Supplied records: Begin

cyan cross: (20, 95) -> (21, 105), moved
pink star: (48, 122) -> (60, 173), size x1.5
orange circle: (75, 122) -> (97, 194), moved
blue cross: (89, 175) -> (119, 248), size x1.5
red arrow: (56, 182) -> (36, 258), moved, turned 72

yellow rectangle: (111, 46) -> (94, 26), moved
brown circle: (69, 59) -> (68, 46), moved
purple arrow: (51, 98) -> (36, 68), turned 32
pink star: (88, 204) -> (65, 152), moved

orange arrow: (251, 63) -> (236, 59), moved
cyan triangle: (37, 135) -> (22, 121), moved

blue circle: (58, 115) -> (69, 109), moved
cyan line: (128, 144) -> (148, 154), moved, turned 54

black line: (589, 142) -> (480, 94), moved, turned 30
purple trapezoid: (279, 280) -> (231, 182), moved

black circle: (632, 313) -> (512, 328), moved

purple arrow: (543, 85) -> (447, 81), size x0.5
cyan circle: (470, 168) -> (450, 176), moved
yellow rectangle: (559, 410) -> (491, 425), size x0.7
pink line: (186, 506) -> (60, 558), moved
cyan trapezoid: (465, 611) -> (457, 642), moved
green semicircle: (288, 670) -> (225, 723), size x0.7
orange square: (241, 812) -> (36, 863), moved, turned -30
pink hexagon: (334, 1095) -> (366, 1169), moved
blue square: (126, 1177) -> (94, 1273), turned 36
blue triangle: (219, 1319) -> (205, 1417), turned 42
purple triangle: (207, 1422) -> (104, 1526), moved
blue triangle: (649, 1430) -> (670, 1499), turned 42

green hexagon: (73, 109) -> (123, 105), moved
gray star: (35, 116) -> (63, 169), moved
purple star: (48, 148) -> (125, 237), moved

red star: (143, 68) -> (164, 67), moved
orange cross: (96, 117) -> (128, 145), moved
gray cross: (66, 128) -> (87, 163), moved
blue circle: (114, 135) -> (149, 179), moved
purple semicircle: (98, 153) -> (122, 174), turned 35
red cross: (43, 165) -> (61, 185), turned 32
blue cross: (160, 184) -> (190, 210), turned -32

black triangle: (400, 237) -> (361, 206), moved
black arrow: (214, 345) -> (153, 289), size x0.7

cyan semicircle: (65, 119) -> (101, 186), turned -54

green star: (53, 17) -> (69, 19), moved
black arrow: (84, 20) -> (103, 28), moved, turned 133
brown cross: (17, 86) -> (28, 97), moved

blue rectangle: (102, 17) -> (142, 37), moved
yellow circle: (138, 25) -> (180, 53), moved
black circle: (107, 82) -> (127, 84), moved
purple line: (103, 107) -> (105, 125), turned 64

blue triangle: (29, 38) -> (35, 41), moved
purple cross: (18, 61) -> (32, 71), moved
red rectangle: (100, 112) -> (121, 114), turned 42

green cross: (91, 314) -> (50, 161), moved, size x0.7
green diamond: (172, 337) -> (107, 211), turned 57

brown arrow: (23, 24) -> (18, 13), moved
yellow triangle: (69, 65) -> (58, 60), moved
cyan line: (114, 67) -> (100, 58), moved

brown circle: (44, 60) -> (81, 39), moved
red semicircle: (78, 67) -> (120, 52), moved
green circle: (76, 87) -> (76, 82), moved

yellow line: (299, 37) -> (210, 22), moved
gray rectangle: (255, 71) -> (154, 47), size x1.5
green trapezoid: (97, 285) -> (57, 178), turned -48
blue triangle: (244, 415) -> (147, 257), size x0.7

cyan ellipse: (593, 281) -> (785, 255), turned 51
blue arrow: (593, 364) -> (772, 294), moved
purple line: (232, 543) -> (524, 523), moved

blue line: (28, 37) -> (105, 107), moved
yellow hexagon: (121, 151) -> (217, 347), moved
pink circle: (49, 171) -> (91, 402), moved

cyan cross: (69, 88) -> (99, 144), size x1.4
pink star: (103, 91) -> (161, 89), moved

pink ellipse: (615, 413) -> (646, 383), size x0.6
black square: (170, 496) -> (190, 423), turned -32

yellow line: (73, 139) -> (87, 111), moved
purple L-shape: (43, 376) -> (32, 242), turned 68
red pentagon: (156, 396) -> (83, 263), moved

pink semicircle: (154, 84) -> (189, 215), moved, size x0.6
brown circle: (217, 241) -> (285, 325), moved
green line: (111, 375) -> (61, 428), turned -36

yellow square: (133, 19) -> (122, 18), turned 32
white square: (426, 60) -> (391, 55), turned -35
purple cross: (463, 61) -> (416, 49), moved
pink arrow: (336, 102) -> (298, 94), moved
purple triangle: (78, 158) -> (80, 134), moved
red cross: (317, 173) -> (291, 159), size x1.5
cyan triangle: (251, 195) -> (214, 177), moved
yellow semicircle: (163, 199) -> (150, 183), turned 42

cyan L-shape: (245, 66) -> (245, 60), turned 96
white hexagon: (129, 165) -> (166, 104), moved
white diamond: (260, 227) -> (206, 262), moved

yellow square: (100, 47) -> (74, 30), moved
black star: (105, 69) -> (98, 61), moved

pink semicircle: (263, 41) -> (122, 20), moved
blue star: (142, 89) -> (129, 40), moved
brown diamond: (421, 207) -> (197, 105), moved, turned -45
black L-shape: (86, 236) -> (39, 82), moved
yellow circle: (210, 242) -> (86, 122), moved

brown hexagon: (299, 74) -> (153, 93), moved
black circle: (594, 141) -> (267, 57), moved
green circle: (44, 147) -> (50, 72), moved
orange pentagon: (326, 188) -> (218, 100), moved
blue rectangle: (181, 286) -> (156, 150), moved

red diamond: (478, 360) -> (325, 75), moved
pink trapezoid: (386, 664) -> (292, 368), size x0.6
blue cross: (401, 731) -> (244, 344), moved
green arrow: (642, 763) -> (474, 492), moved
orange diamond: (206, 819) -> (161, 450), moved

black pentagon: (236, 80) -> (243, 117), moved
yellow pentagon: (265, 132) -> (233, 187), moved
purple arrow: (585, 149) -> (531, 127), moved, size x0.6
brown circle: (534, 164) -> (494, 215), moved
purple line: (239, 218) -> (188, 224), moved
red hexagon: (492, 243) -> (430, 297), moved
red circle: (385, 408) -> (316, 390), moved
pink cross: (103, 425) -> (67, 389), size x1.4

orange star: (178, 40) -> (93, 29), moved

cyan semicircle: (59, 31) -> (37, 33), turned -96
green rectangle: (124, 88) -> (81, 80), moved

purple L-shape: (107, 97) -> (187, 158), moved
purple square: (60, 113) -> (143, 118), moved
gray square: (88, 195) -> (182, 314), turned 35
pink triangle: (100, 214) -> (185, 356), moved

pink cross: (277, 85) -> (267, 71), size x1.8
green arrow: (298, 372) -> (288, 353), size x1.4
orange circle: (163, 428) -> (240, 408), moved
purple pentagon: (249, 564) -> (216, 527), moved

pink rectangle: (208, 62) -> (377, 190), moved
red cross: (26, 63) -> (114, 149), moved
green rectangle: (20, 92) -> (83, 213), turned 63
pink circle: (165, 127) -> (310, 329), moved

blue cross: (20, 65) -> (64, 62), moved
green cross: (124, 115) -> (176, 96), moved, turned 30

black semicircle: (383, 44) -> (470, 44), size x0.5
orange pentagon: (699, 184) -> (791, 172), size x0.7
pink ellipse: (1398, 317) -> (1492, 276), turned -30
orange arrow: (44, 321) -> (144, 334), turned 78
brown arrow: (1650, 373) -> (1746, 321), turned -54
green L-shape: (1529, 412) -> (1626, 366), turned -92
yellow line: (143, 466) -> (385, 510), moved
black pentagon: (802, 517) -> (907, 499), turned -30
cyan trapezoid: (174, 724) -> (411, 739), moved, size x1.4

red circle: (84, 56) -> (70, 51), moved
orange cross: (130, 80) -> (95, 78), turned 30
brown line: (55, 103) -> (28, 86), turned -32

Supplied records: End

Look through the records and gather every line containing "pentagon".

red pentagon: (156, 396) -> (83, 263), moved
orange pentagon: (326, 188) -> (218, 100), moved
black pentagon: (236, 80) -> (243, 117), moved
yellow pentagon: (265, 132) -> (233, 187), moved
purple pentagon: (249, 564) -> (216, 527), moved
orange pentagon: (699, 184) -> (791, 172), size x0.7
black pentagon: (802, 517) -> (907, 499), turned -30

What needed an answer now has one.